» Available data
-.-.-
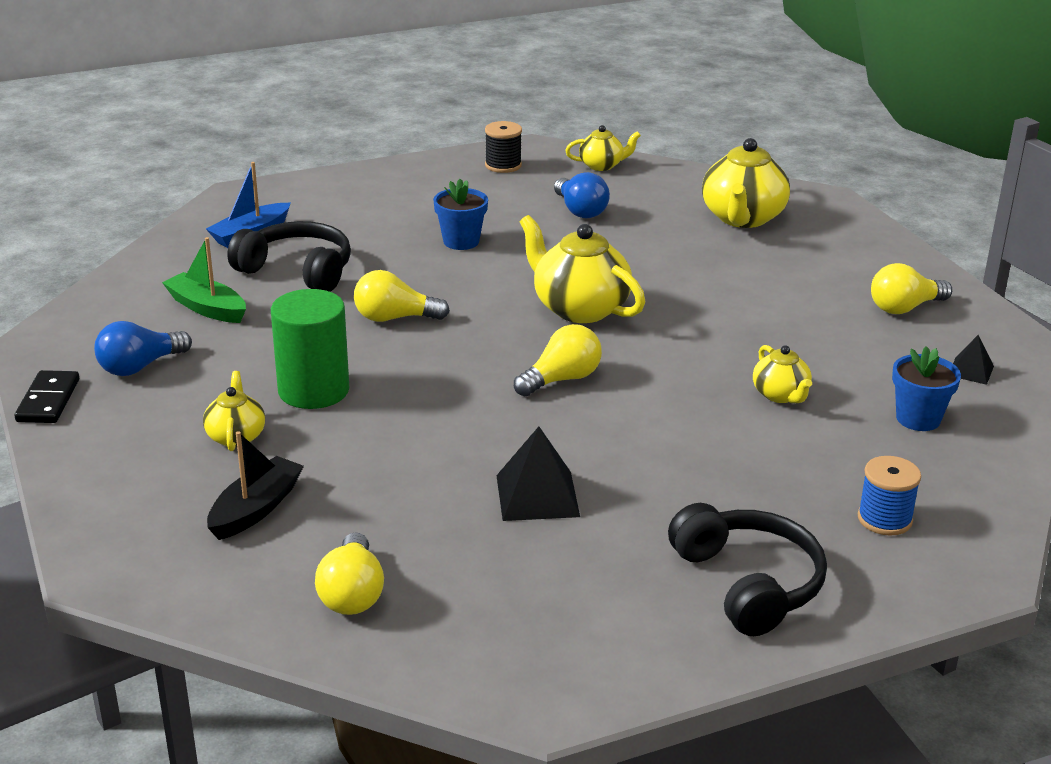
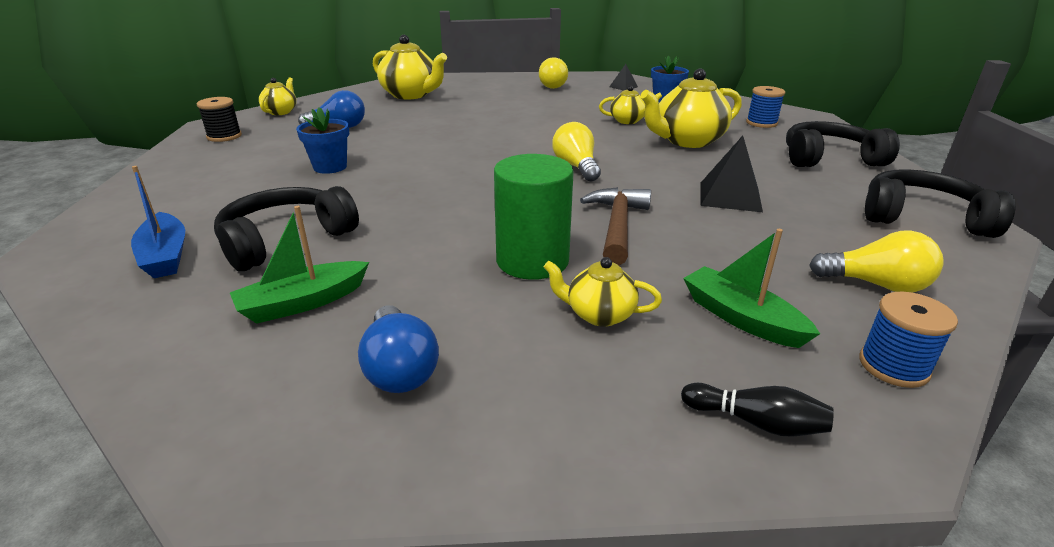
camera: 70 degrees left, 0 degrees up
black domino [15,370,79,423] -> none
black boat [207,431,304,540] -> green boat [683,229,820,348]
yellow light bulb [354,270,450,322] -> none
yellow teapot [520,215,645,323] -> yellow teapot moved to [640,69,742,148]
none -> brown hammer [580,187,651,265]
none -> black bowling pin [681,383,834,437]
none -> blue spool [859,292,958,388]
none -> black headphones [865,169,1016,238]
-.-.-
» Work instruction
If a record contains a picture, omit the picture and repeat everything else exactly.

» Solution
camera: 70 degrees left, 0 degrees up
black domino [15,370,79,423] -> none
black boat [207,431,304,540] -> green boat [683,229,820,348]
yellow light bulb [354,270,450,322] -> none
yellow teapot [520,215,645,323] -> yellow teapot moved to [640,69,742,148]
none -> brown hammer [580,187,651,265]
none -> black bowling pin [681,383,834,437]
none -> blue spool [859,292,958,388]
none -> black headphones [865,169,1016,238]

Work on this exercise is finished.